[Itemized modification records]
========

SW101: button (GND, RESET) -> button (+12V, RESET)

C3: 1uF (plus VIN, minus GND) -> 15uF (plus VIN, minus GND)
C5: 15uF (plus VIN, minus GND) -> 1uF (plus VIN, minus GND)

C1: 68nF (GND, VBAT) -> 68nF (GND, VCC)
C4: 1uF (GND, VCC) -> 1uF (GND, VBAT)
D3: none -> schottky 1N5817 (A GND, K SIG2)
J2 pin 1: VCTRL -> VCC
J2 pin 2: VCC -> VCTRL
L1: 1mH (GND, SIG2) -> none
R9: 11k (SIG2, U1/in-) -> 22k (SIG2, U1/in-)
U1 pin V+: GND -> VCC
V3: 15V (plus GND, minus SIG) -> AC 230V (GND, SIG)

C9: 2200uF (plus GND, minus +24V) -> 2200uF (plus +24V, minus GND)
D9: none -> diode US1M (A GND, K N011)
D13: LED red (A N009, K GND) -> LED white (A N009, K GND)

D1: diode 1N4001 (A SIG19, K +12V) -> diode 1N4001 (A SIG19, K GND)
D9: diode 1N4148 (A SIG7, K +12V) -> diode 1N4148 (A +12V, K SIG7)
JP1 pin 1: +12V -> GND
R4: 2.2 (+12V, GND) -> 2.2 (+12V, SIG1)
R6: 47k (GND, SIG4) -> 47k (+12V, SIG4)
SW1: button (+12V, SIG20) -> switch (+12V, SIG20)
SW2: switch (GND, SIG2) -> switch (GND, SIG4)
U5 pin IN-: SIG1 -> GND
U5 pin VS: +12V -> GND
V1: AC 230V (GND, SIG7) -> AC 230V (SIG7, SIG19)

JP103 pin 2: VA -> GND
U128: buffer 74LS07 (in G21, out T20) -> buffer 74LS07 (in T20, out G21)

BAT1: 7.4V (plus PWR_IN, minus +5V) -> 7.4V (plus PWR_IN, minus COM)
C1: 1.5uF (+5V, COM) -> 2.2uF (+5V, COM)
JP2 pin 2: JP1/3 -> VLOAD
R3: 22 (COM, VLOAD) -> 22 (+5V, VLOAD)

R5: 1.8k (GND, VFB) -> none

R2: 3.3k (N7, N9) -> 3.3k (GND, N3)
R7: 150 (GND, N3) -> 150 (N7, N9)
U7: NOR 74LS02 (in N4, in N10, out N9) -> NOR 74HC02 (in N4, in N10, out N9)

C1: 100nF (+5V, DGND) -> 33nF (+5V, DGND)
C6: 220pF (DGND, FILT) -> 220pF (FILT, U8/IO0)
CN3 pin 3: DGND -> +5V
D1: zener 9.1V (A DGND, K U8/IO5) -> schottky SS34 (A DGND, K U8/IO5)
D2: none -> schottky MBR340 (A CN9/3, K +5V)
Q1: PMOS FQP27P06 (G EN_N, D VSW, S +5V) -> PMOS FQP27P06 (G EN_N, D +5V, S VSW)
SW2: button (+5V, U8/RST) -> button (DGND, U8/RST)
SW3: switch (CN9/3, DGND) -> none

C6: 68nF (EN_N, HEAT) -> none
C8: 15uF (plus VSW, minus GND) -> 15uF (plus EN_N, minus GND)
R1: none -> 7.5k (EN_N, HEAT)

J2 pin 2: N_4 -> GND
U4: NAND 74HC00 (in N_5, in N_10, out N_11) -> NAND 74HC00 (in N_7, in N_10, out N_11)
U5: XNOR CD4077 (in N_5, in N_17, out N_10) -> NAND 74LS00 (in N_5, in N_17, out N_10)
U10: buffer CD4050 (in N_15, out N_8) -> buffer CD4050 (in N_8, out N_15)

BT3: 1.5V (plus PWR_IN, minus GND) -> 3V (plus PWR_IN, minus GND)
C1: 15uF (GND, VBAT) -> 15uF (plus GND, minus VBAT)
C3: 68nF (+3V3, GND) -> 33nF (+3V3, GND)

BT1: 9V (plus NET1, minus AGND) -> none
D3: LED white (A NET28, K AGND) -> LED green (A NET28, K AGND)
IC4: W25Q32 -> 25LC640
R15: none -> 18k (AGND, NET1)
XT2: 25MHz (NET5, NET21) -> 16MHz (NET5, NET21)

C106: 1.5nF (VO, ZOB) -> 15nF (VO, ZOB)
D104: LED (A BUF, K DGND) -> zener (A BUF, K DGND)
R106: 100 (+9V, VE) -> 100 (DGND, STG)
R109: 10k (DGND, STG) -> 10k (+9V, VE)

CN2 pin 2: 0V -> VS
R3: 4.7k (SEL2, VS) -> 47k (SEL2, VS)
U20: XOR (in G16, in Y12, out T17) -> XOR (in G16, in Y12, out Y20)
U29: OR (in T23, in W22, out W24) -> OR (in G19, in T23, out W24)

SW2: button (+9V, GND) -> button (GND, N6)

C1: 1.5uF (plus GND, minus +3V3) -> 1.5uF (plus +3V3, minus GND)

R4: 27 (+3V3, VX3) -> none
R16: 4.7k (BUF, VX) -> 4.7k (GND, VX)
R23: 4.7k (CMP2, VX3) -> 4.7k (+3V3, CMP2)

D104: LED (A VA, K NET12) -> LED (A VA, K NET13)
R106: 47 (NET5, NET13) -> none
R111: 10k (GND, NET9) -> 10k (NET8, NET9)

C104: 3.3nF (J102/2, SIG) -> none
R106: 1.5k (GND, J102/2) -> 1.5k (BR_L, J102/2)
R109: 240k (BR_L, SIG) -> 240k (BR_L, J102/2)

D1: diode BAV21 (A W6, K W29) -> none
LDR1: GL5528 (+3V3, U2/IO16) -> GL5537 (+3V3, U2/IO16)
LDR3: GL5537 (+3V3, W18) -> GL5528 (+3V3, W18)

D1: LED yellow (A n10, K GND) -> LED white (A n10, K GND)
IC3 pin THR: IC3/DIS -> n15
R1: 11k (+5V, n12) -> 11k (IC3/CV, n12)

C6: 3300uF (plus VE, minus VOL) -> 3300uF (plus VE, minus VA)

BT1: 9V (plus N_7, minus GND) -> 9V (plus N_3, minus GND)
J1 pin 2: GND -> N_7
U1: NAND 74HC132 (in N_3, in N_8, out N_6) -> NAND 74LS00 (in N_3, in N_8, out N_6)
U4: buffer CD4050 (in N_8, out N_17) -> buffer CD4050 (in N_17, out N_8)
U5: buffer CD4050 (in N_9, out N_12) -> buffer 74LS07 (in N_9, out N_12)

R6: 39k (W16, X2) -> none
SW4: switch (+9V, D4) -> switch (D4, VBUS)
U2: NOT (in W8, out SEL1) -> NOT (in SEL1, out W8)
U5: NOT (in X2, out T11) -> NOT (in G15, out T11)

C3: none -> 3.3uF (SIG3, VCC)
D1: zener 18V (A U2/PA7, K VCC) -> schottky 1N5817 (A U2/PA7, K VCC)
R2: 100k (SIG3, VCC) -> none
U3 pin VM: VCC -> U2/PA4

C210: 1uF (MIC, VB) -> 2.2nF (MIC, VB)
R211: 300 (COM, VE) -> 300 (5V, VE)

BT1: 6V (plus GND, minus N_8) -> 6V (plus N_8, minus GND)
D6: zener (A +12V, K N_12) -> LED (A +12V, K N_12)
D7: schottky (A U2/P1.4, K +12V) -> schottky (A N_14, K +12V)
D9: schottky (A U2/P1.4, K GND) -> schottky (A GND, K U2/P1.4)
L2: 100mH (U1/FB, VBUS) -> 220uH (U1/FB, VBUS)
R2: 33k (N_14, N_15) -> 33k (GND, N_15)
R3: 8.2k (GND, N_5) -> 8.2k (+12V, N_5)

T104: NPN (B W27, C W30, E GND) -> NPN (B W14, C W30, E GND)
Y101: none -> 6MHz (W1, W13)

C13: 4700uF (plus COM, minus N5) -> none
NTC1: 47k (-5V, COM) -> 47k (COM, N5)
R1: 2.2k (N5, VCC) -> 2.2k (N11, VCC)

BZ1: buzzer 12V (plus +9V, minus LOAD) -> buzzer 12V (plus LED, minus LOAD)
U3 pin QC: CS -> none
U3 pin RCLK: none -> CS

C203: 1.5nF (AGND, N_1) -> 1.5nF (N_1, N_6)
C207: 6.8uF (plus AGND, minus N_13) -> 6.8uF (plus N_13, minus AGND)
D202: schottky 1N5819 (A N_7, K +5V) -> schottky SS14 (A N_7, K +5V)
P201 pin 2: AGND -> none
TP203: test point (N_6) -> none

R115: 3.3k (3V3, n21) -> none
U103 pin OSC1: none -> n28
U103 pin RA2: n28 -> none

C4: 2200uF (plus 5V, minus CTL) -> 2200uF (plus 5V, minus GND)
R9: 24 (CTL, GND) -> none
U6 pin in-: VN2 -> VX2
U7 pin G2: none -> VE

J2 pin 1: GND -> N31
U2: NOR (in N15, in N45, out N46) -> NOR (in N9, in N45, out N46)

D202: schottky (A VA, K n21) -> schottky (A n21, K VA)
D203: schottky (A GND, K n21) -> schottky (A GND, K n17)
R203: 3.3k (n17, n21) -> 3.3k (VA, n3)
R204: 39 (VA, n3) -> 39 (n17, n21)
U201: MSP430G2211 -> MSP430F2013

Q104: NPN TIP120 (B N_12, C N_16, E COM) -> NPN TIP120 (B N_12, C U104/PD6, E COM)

========

■ **Brief**:
Take the entries above and copy them exactly from the first line through the line with "D3: none -> schottky 1N5817 (A GND, K SIG2)"; leave out every line after it.

■ **Exercise output**:
SW101: button (GND, RESET) -> button (+12V, RESET)

C3: 1uF (plus VIN, minus GND) -> 15uF (plus VIN, minus GND)
C5: 15uF (plus VIN, minus GND) -> 1uF (plus VIN, minus GND)

C1: 68nF (GND, VBAT) -> 68nF (GND, VCC)
C4: 1uF (GND, VCC) -> 1uF (GND, VBAT)
D3: none -> schottky 1N5817 (A GND, K SIG2)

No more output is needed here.